Go over the data and keep only the lines that include "moved".

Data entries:
══════
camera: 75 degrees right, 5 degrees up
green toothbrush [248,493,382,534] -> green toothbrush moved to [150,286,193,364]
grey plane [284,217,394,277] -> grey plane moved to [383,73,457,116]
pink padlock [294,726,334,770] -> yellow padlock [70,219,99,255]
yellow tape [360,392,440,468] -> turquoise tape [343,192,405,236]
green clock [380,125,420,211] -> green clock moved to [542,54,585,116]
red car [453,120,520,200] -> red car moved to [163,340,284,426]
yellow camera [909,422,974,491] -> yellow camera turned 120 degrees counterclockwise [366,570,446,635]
══════
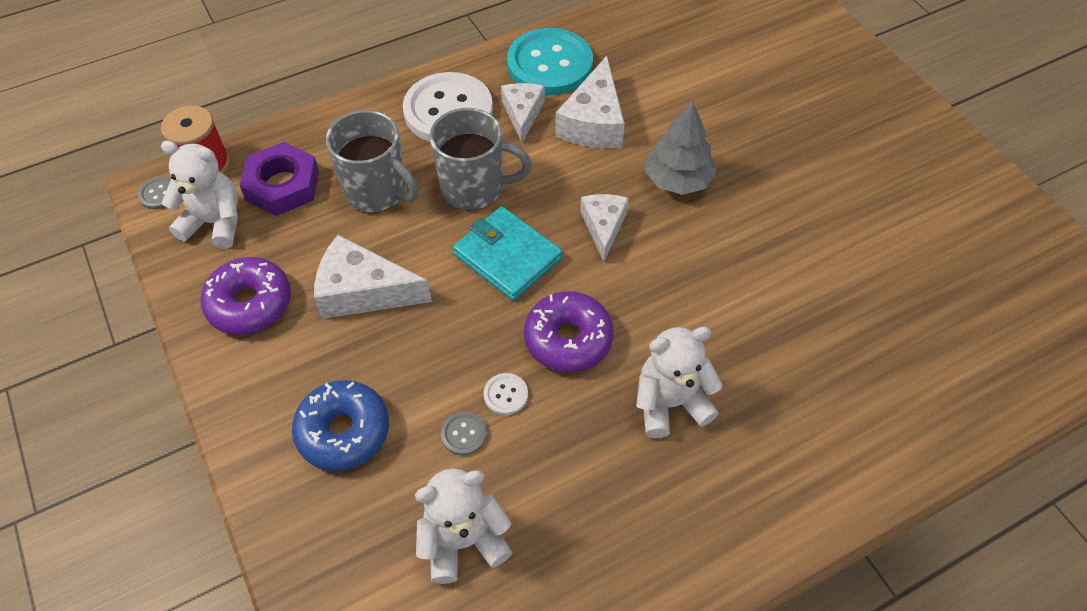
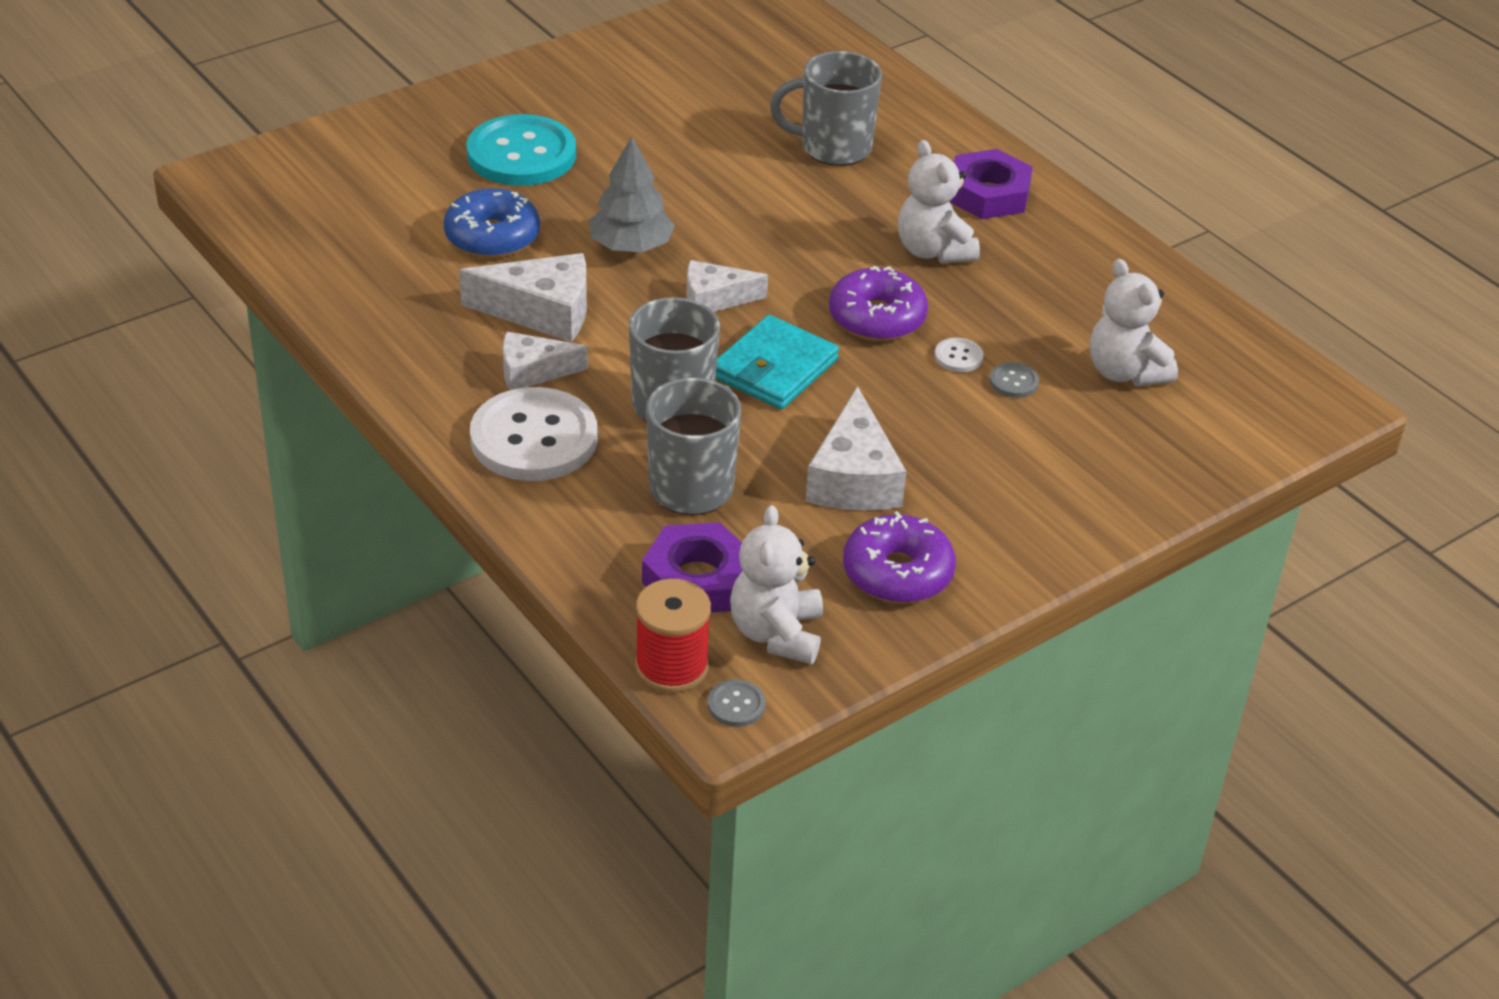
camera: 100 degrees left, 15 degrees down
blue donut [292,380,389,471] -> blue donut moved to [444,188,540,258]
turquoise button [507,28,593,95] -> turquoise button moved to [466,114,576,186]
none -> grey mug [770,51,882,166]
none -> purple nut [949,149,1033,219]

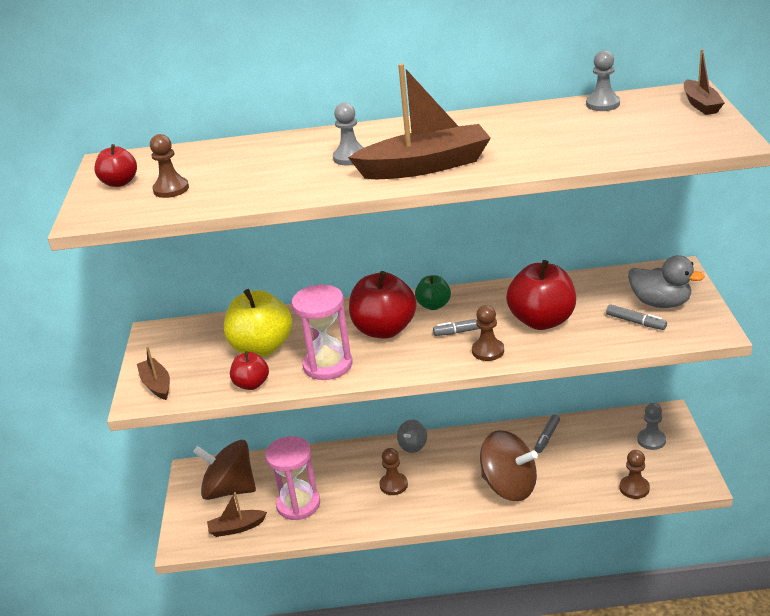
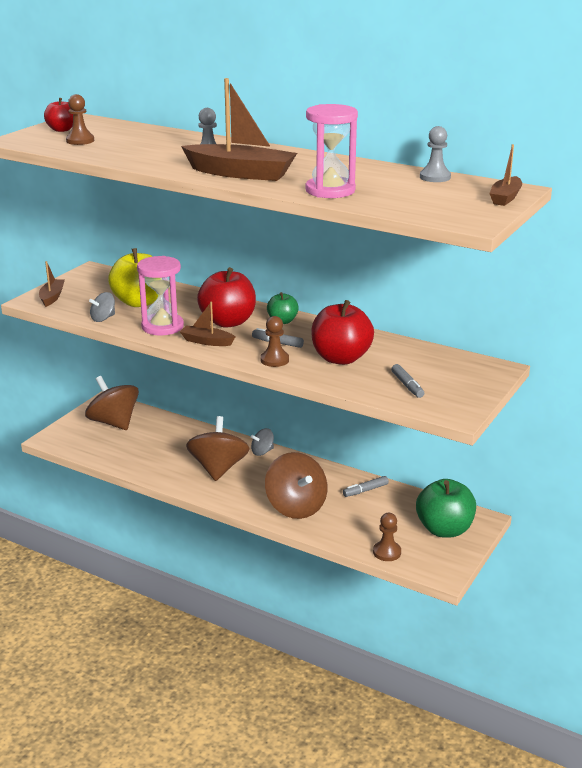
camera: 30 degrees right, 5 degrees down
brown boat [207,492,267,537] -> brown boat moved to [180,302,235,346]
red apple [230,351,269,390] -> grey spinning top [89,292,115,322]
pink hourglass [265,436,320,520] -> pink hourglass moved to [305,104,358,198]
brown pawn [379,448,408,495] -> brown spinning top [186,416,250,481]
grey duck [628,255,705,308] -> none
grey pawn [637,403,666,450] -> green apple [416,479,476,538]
══════
* Written solution:
green toothbrush [248,493,382,534] -> green toothbrush moved to [150,286,193,364]
grey plane [284,217,394,277] -> grey plane moved to [383,73,457,116]
green clock [380,125,420,211] -> green clock moved to [542,54,585,116]
red car [453,120,520,200] -> red car moved to [163,340,284,426]
blue donut [292,380,389,471] -> blue donut moved to [444,188,540,258]
turquoise button [507,28,593,95] -> turquoise button moved to [466,114,576,186]
brown boat [207,492,267,537] -> brown boat moved to [180,302,235,346]
pink hourglass [265,436,320,520] -> pink hourglass moved to [305,104,358,198]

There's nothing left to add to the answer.